__WHAT YOU WILL DO__.
Lines from the beginning of the data below through the one containing "(735, 412) = (197, 406): brown" are to be printed exactly as they appear.

[Before-and-after object listings]
----------

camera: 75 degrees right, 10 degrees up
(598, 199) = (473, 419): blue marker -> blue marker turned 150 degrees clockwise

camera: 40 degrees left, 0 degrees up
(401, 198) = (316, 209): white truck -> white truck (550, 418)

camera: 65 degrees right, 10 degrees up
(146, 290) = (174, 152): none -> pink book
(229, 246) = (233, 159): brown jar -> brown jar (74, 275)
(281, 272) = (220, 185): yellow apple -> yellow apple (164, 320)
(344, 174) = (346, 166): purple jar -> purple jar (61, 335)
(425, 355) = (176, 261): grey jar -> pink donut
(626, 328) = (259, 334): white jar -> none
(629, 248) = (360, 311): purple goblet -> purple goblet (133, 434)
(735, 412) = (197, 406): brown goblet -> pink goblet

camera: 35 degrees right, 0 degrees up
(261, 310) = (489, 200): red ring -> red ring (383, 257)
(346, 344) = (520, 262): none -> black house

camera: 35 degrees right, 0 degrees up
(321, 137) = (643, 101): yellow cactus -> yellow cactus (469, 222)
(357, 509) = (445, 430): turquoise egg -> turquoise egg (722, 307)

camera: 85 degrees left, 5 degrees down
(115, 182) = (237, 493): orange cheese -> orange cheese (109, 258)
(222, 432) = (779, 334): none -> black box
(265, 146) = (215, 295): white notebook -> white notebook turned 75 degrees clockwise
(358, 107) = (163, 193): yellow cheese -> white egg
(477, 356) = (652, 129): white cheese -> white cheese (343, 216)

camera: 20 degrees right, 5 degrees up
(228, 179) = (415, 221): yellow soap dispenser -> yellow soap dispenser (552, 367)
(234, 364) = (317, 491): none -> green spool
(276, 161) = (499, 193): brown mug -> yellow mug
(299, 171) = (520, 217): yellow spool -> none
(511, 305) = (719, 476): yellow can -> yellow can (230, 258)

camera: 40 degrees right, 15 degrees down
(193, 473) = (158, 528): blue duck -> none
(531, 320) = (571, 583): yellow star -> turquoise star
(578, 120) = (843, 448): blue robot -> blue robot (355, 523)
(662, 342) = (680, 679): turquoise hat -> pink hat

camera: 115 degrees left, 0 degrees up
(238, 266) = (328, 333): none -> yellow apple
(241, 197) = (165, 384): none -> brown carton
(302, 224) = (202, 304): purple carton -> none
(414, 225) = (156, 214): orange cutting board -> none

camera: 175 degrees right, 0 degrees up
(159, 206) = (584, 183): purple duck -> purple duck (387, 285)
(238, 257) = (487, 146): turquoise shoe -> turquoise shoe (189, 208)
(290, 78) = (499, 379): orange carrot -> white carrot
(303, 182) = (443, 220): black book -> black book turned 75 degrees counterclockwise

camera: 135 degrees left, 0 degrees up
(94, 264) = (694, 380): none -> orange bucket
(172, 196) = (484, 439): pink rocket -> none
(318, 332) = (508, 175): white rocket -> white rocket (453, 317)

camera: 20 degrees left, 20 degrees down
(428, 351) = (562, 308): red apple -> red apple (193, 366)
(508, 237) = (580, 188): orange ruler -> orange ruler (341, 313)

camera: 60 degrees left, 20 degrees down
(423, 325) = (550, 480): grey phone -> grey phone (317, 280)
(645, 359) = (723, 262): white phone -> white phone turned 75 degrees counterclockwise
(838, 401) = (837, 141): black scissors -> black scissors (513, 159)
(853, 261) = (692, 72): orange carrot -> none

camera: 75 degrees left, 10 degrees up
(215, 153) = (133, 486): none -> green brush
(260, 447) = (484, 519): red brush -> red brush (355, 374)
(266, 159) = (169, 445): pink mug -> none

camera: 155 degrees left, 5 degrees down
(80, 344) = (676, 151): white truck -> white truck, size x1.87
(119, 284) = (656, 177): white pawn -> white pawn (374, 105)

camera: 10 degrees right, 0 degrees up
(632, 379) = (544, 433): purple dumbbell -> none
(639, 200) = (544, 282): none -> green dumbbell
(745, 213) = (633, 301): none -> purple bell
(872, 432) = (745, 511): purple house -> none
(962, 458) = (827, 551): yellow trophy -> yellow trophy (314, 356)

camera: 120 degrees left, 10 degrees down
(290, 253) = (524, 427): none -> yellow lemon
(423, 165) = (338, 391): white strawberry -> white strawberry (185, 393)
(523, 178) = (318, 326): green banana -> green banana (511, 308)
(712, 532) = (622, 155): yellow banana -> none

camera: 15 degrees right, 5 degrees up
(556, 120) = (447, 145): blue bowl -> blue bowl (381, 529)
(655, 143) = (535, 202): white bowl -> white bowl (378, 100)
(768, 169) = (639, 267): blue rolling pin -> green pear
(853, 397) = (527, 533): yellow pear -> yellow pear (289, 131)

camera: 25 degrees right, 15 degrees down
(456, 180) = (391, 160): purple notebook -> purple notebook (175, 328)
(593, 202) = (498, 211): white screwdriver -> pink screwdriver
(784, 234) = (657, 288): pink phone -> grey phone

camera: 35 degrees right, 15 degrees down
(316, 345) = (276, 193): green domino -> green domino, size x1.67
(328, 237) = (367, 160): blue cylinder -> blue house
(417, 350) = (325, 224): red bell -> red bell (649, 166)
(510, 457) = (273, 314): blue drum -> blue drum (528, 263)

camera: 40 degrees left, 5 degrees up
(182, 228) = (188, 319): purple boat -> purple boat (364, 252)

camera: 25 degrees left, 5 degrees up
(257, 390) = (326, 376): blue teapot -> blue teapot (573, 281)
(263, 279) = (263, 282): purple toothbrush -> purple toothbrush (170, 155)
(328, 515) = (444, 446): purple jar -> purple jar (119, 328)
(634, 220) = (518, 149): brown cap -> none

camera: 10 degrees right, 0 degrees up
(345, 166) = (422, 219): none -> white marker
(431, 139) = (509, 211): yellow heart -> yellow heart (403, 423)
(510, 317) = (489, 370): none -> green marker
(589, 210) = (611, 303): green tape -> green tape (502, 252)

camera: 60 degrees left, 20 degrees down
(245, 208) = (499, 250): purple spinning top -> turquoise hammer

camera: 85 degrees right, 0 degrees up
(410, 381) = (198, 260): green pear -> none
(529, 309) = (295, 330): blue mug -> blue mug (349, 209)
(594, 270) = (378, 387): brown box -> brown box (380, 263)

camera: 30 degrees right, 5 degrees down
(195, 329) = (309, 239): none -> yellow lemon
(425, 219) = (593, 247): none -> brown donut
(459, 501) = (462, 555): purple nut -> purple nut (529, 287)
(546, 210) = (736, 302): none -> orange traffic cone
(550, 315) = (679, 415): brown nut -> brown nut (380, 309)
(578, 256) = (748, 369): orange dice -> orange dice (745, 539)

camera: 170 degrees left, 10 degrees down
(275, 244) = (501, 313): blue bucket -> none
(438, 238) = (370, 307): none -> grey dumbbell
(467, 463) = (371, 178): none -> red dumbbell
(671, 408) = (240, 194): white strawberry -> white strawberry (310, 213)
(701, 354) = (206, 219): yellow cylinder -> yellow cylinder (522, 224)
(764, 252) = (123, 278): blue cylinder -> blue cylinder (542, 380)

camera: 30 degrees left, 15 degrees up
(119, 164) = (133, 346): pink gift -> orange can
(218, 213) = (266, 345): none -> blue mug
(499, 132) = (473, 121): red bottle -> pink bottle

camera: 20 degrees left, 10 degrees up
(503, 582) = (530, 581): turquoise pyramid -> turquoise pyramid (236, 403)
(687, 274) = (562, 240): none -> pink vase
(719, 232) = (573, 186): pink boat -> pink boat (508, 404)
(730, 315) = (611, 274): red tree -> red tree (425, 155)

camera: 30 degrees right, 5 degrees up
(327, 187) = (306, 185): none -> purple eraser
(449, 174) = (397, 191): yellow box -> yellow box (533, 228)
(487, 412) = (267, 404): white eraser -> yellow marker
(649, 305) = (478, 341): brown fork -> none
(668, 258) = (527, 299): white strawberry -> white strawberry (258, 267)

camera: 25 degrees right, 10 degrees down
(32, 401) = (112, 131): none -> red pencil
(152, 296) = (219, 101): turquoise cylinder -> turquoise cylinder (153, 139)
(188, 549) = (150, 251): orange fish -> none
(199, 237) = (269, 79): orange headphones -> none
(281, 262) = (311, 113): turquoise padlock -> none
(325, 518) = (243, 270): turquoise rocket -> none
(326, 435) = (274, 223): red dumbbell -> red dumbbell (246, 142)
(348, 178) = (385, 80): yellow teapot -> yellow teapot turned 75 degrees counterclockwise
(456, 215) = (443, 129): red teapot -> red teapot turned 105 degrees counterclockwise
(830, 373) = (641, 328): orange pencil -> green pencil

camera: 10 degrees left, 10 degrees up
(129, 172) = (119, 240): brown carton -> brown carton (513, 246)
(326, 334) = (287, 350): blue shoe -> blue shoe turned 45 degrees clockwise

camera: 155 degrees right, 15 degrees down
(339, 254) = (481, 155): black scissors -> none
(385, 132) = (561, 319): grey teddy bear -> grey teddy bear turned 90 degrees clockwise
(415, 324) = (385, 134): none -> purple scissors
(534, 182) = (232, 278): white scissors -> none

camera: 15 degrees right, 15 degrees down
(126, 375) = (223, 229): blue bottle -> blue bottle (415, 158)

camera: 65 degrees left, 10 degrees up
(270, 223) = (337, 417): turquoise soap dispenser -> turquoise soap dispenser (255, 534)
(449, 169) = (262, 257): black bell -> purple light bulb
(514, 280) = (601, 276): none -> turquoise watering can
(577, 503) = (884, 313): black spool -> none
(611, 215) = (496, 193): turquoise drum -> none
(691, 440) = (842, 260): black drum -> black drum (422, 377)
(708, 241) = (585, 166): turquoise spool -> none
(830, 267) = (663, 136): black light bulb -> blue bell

----------

__WRITTEN SOLUTION__.
camera: 75 degrees right, 10 degrees up
(598, 199) = (473, 419): blue marker -> blue marker turned 150 degrees clockwise

camera: 40 degrees left, 0 degrees up
(401, 198) = (316, 209): white truck -> white truck (550, 418)

camera: 65 degrees right, 10 degrees up
(146, 290) = (174, 152): none -> pink book
(229, 246) = (233, 159): brown jar -> brown jar (74, 275)
(281, 272) = (220, 185): yellow apple -> yellow apple (164, 320)
(344, 174) = (346, 166): purple jar -> purple jar (61, 335)
(425, 355) = (176, 261): grey jar -> pink donut
(626, 328) = (259, 334): white jar -> none
(629, 248) = (360, 311): purple goblet -> purple goblet (133, 434)
(735, 412) = (197, 406): brown goblet -> pink goblet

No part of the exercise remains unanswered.